**Task to complete:** Once the line containing "GPS1 pin TX: D6 -> A0" is found in the entries below, restate it and each following line word for word, stopping after the line containing "RADIO3 pin SCK: TX -> A3".

╭──

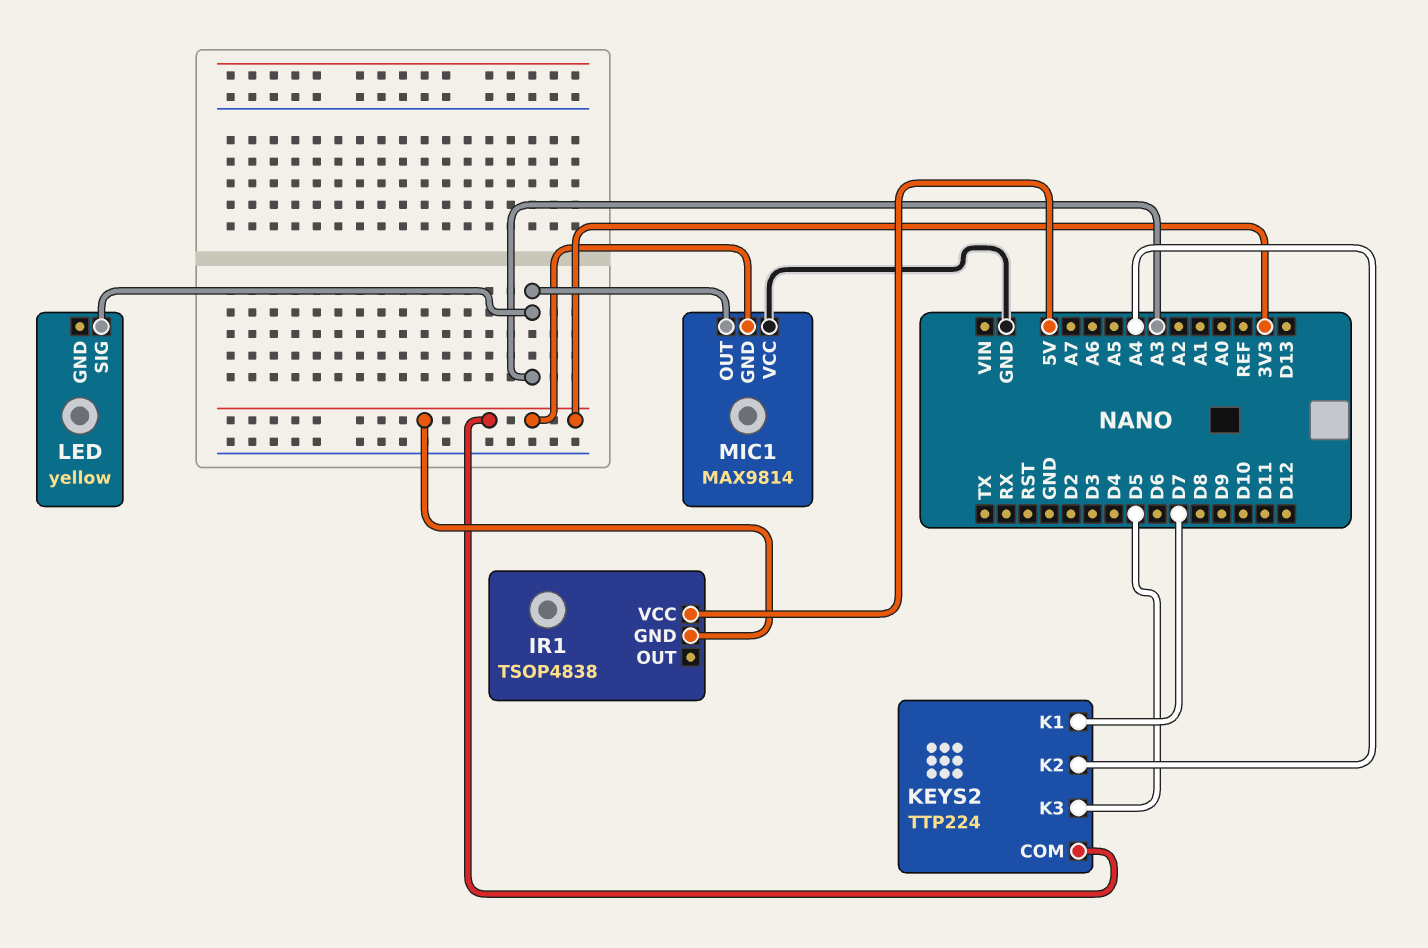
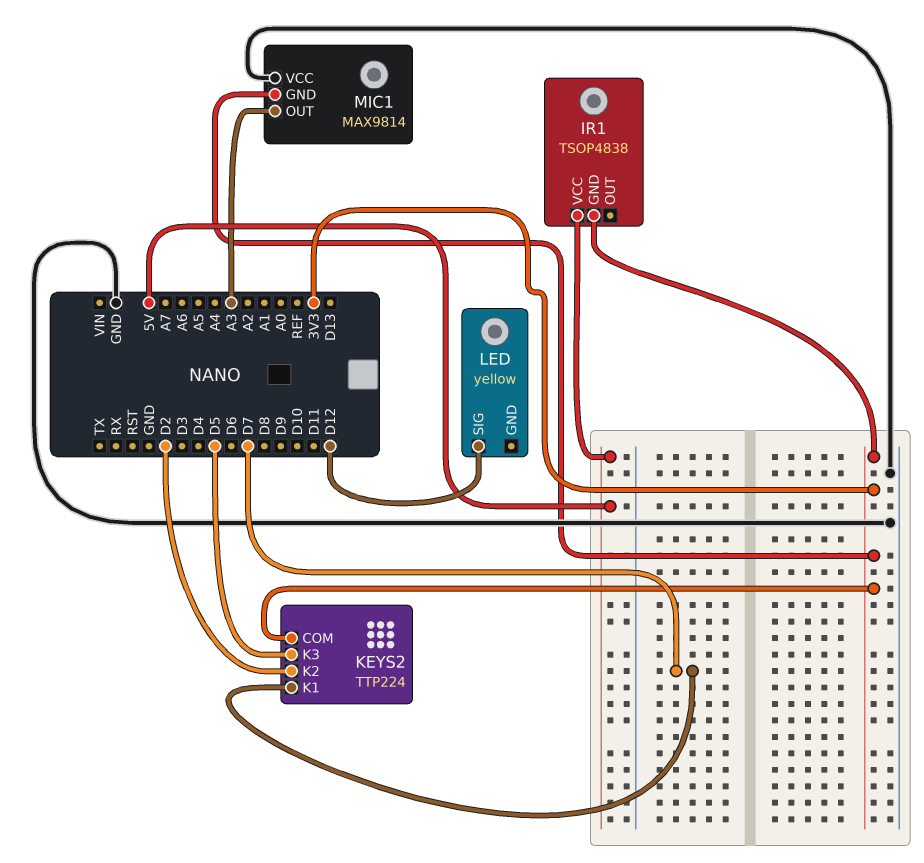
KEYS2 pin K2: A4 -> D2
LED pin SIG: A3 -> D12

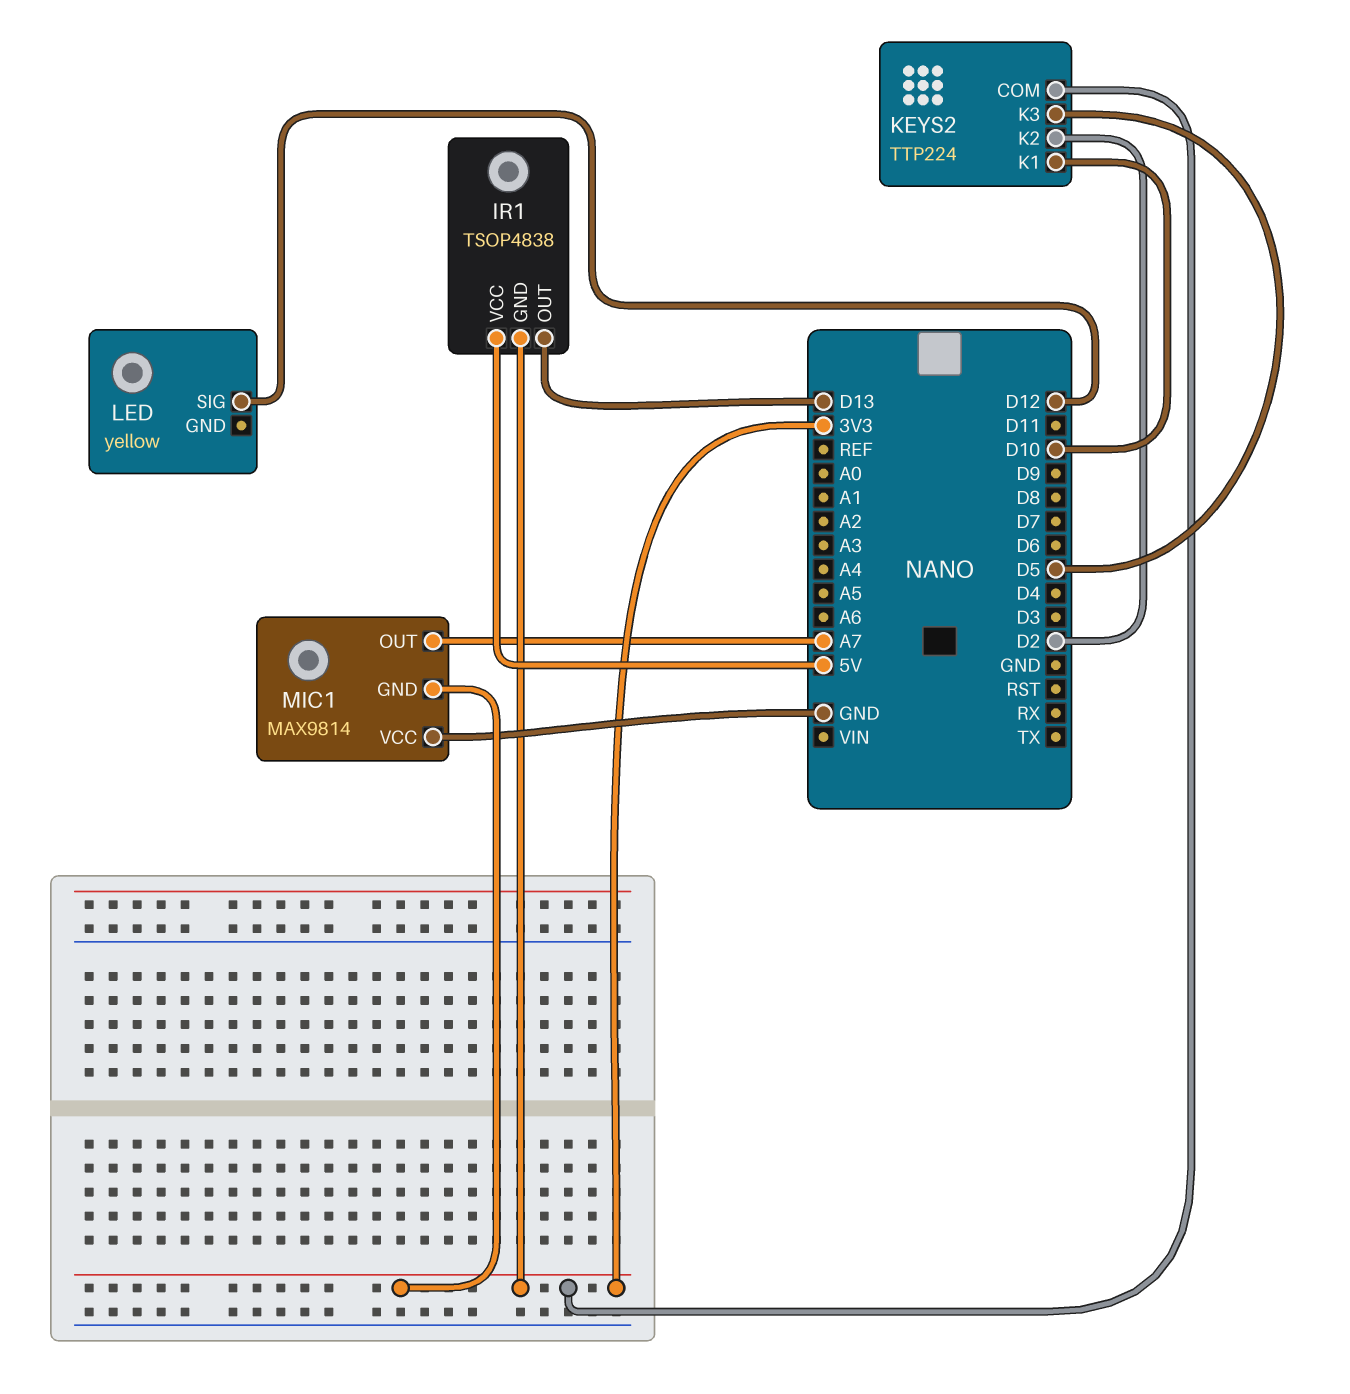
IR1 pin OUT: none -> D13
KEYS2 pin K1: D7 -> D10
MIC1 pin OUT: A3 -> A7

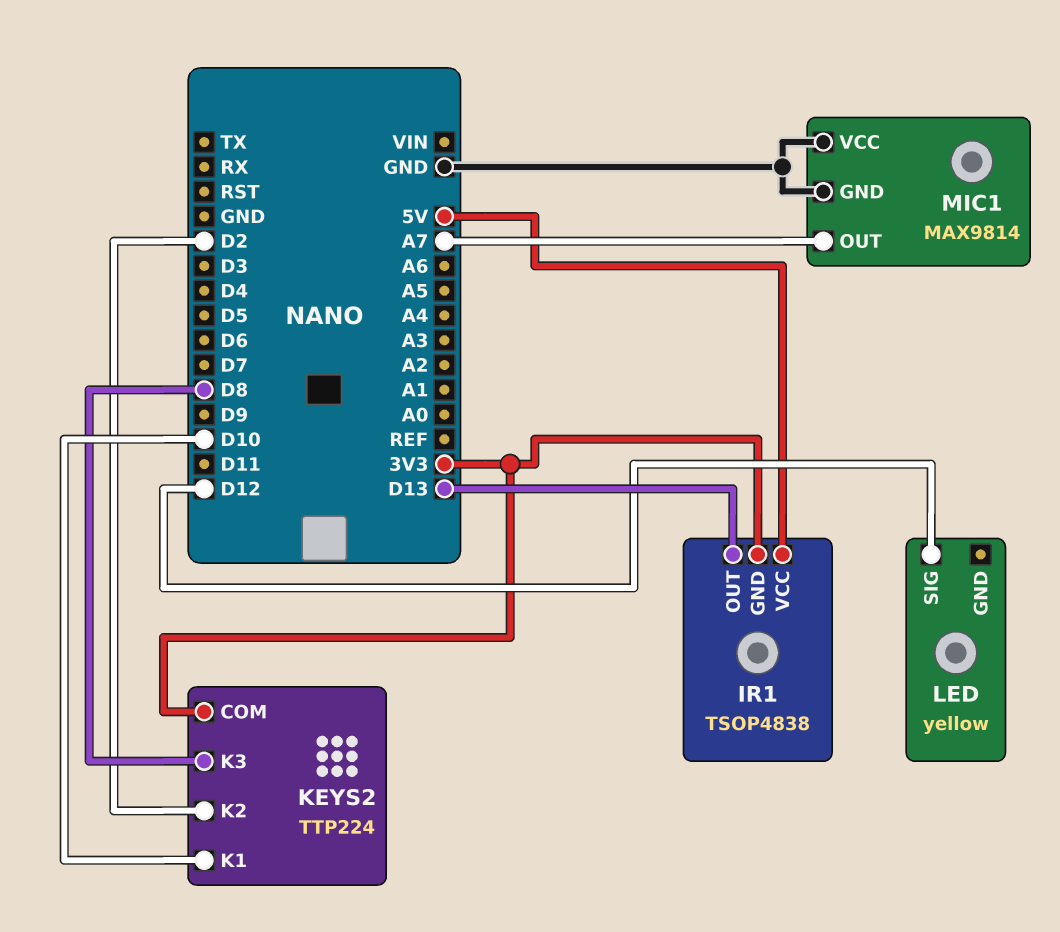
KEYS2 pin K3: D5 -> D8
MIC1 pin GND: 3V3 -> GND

╰──
╭──

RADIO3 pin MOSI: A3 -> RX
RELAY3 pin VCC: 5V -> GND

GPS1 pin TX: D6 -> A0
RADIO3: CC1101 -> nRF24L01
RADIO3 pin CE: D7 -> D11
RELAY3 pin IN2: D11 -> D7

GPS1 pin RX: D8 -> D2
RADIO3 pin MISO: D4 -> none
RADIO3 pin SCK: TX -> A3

╰──

**Answer to this problem:**
GPS1 pin TX: D6 -> A0
RADIO3: CC1101 -> nRF24L01
RADIO3 pin CE: D7 -> D11
RELAY3 pin IN2: D11 -> D7

GPS1 pin RX: D8 -> D2
RADIO3 pin MISO: D4 -> none
RADIO3 pin SCK: TX -> A3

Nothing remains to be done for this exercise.